## Your instructions
Leaving out every line that comes before the one containing "purple light bulb [756,447,901,527]", output the rest of the records exactly, the final line included.

>>

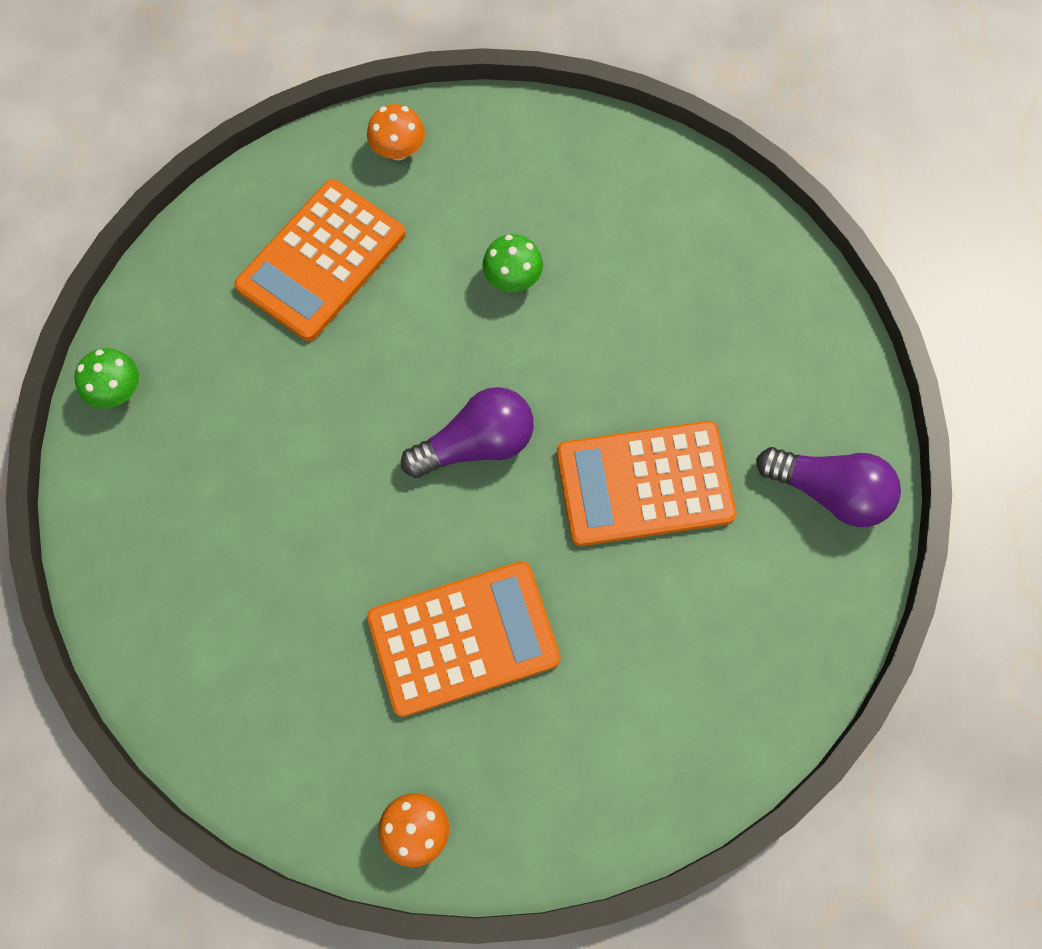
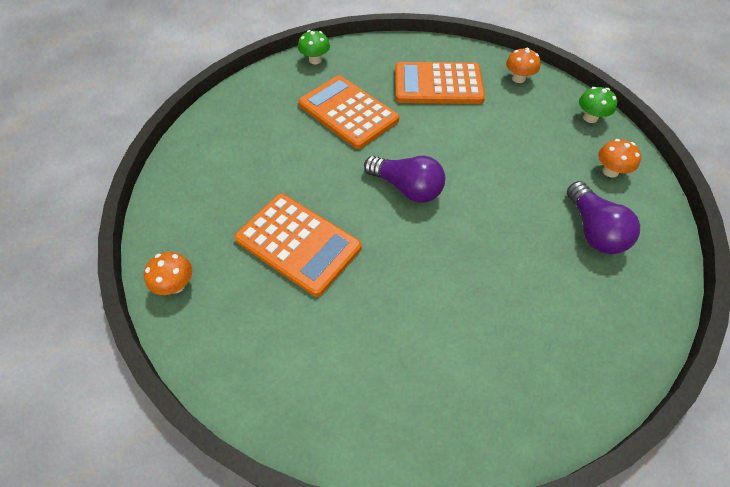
camera: 55 degrees right, 15 degrees down
green mushroom [482,234,543,292] -> green mushroom moved to [579,87,617,123]
orange calculator [557,421,737,546] -> orange calculator moved to [298,75,399,149]
purple light bulb [756,447,901,527] -> purple light bulb moved to [567,181,640,254]
none -> orange mushroom [598,139,641,178]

<<

## Exercise answer
purple light bulb [756,447,901,527] -> purple light bulb moved to [567,181,640,254]
none -> orange mushroom [598,139,641,178]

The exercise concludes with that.